# [PROBLEM DETAILS]
When the string "button" occurs in a line of the records, show that line.

# [DATA SUPPLIED]
--------
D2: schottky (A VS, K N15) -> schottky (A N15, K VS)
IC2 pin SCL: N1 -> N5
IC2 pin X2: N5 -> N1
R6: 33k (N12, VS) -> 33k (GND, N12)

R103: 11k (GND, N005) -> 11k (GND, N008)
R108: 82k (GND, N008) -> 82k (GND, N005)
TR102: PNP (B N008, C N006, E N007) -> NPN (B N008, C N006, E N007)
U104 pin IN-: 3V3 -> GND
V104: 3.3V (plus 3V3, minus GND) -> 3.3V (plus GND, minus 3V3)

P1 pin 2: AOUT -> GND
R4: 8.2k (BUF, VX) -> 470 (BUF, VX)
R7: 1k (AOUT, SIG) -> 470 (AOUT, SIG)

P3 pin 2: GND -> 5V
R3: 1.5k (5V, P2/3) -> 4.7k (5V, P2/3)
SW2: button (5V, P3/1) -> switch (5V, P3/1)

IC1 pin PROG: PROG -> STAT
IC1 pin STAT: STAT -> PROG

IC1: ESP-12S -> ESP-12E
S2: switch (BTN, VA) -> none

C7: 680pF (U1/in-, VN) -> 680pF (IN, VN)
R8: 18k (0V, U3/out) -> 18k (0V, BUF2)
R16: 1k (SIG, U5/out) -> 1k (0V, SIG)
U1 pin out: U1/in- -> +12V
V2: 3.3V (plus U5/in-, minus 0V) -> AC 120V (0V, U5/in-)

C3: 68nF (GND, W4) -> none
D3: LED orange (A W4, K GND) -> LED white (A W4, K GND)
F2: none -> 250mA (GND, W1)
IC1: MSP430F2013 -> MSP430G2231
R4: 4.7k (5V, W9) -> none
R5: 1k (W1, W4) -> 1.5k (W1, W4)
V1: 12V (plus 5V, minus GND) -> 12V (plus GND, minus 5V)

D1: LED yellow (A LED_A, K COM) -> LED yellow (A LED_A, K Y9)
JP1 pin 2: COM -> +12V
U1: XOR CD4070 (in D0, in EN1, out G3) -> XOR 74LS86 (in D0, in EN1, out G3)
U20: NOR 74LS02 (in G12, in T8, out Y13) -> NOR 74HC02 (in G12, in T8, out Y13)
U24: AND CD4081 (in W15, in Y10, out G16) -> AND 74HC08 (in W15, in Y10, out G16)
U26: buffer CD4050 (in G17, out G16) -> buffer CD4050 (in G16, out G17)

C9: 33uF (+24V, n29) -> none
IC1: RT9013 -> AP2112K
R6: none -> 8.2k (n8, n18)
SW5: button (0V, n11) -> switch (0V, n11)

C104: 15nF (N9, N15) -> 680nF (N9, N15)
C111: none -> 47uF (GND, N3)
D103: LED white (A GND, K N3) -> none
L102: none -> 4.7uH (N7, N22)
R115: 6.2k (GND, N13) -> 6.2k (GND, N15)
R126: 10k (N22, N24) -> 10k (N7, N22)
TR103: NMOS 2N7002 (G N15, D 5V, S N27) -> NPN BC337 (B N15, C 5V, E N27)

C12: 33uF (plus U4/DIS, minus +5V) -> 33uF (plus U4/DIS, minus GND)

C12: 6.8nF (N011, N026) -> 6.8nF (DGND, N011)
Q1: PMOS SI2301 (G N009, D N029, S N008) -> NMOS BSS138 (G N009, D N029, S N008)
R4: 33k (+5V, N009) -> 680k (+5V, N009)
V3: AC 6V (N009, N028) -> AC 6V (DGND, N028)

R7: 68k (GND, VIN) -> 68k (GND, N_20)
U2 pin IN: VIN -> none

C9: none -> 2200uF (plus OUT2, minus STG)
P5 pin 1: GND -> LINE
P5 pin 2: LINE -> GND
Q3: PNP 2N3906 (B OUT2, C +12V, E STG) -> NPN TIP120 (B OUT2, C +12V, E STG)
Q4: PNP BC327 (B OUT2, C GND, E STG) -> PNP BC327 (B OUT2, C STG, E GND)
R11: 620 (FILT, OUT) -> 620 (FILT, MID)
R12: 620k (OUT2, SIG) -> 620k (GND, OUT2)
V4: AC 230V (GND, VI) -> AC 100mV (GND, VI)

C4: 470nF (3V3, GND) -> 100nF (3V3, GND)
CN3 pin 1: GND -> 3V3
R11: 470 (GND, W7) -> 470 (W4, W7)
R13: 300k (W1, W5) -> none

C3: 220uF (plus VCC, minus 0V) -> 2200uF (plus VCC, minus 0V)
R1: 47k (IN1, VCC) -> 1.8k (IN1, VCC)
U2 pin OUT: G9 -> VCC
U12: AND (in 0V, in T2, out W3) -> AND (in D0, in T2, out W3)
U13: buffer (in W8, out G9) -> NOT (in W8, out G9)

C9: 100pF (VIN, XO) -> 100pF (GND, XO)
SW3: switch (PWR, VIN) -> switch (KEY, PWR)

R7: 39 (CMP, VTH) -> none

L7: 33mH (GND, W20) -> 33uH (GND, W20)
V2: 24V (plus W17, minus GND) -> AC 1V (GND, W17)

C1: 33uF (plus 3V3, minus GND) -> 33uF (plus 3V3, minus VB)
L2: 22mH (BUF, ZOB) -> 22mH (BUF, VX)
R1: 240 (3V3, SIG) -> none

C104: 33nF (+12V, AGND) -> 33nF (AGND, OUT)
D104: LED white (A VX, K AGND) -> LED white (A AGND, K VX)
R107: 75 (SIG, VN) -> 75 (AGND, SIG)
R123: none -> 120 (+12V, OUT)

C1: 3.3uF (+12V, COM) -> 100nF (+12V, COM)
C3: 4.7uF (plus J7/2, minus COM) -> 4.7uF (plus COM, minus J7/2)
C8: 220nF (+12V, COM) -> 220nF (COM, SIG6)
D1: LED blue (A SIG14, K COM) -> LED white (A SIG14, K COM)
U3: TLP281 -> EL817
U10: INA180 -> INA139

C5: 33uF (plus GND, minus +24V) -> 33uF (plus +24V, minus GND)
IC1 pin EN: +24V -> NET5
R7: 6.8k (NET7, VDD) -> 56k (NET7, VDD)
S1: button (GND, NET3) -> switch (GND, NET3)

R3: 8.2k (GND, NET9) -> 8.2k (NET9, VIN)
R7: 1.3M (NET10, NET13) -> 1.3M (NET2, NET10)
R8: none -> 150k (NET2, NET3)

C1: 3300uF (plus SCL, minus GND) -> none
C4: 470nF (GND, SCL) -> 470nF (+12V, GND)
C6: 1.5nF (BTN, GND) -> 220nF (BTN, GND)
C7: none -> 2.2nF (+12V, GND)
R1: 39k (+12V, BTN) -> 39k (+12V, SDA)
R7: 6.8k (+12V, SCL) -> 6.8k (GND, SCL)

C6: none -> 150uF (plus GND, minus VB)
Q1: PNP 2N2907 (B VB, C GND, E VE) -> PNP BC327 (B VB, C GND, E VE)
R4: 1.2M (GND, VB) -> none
--------
# [REPLY TO THE TASK]
SW2: button (5V, P3/1) -> switch (5V, P3/1)
SW5: button (0V, n11) -> switch (0V, n11)
S1: button (GND, NET3) -> switch (GND, NET3)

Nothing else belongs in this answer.